====== Supplied information ======
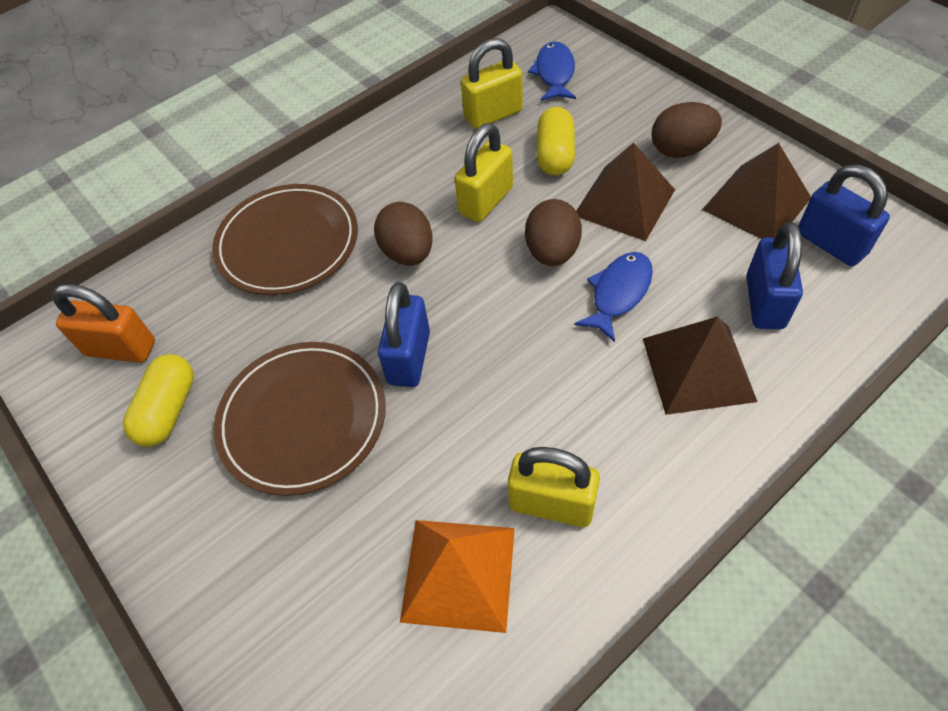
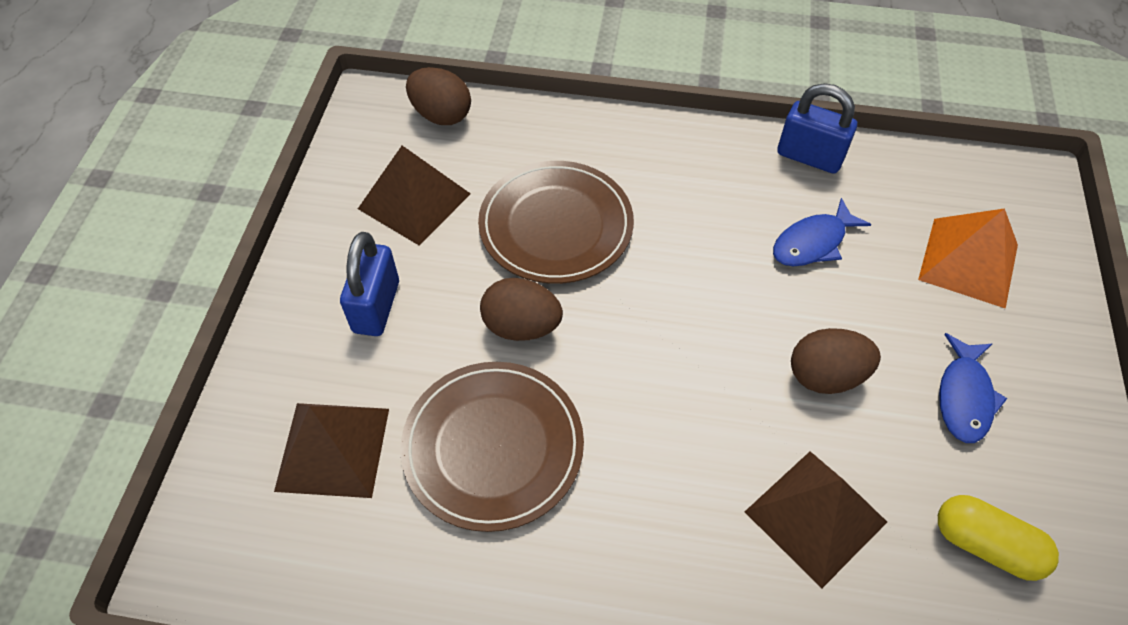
blue padlock: 3 -> 2
orange padlock: 1 -> 0
yellow capsule: 2 -> 1
yellow padlock: 3 -> 0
======
*What the task asks*
Please set down every line of the listing verbatim, excluding its pictures.

*Solution to the problem*
blue padlock: 3 -> 2
orange padlock: 1 -> 0
yellow capsule: 2 -> 1
yellow padlock: 3 -> 0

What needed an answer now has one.